**TASK STATEMENT**
Among the entries below, only the lines starting at the one with "RTC2 pin SDA: D4 -> D2" and ending at the one with "KEYS1 pin K2: 6 -> 4", both included, are to be printed exactly.

####

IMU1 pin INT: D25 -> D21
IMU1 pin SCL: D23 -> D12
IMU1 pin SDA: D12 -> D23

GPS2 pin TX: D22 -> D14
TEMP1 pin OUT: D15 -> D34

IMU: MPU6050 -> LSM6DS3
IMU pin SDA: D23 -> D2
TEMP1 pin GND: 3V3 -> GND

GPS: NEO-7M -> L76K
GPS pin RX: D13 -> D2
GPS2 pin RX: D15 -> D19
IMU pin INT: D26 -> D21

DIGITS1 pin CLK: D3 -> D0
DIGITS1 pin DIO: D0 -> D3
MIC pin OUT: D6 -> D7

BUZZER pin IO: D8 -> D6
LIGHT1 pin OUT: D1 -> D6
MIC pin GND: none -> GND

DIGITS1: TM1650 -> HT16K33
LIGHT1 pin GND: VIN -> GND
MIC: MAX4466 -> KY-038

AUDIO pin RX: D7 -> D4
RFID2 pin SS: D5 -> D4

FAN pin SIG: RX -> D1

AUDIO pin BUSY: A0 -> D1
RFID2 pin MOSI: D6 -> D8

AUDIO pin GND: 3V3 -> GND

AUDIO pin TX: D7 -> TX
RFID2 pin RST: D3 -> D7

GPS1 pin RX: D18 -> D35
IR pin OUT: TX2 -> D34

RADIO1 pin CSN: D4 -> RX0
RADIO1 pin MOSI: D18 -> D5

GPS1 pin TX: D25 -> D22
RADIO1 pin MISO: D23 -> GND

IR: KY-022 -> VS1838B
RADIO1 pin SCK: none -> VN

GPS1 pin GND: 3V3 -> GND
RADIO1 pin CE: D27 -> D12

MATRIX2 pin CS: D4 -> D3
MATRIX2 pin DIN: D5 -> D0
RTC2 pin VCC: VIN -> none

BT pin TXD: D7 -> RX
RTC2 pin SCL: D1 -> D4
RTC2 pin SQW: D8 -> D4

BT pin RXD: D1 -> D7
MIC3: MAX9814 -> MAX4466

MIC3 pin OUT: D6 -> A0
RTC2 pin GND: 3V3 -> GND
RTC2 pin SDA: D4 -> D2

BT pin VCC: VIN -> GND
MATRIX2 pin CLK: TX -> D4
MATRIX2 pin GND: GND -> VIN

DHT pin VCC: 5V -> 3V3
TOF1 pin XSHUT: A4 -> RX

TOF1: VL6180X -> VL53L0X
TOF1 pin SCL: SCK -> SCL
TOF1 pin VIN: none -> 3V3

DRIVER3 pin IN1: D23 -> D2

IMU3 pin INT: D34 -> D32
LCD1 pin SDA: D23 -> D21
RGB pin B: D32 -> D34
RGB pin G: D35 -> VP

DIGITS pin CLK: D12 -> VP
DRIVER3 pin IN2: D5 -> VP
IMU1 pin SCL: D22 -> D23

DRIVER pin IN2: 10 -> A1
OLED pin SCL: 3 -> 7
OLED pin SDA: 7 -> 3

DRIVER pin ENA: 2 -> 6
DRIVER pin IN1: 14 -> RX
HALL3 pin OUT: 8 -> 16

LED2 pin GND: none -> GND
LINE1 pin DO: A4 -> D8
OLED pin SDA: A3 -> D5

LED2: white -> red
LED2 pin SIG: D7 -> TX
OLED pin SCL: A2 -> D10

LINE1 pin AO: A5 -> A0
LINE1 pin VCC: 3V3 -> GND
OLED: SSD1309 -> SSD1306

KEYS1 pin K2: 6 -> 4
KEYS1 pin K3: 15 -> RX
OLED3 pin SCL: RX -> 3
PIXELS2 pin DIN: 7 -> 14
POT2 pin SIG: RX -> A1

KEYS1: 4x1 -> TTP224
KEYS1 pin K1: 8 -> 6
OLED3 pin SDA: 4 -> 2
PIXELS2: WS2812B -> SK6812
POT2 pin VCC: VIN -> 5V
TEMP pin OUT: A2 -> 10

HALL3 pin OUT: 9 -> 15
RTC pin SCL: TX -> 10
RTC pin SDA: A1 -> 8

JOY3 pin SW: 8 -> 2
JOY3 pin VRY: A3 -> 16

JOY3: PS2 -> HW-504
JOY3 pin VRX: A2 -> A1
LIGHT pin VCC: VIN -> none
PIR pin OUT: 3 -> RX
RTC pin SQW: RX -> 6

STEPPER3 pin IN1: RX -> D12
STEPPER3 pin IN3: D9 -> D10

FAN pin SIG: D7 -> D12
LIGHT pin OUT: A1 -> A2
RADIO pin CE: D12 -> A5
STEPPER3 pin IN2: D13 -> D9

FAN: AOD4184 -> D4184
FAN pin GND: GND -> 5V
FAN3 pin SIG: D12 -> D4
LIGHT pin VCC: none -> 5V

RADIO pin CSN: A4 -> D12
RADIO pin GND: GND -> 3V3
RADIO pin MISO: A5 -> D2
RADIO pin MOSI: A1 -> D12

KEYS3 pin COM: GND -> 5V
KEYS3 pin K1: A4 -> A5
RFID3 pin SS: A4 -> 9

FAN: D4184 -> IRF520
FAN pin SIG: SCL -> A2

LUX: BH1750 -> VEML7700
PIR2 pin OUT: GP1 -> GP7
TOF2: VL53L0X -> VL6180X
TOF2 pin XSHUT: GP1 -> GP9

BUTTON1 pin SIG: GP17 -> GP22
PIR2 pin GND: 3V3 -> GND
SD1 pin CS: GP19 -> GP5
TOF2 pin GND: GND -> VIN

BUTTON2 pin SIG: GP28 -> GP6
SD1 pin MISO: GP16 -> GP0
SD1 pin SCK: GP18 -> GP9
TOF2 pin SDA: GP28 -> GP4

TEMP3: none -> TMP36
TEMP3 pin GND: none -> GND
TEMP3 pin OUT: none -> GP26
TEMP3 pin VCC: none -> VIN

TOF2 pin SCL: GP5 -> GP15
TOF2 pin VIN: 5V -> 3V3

####

**RESPONSE BELOW**
RTC2 pin SDA: D4 -> D2

BT pin VCC: VIN -> GND
MATRIX2 pin CLK: TX -> D4
MATRIX2 pin GND: GND -> VIN

DHT pin VCC: 5V -> 3V3
TOF1 pin XSHUT: A4 -> RX

TOF1: VL6180X -> VL53L0X
TOF1 pin SCL: SCK -> SCL
TOF1 pin VIN: none -> 3V3

DRIVER3 pin IN1: D23 -> D2

IMU3 pin INT: D34 -> D32
LCD1 pin SDA: D23 -> D21
RGB pin B: D32 -> D34
RGB pin G: D35 -> VP

DIGITS pin CLK: D12 -> VP
DRIVER3 pin IN2: D5 -> VP
IMU1 pin SCL: D22 -> D23

DRIVER pin IN2: 10 -> A1
OLED pin SCL: 3 -> 7
OLED pin SDA: 7 -> 3

DRIVER pin ENA: 2 -> 6
DRIVER pin IN1: 14 -> RX
HALL3 pin OUT: 8 -> 16

LED2 pin GND: none -> GND
LINE1 pin DO: A4 -> D8
OLED pin SDA: A3 -> D5

LED2: white -> red
LED2 pin SIG: D7 -> TX
OLED pin SCL: A2 -> D10

LINE1 pin AO: A5 -> A0
LINE1 pin VCC: 3V3 -> GND
OLED: SSD1309 -> SSD1306

KEYS1 pin K2: 6 -> 4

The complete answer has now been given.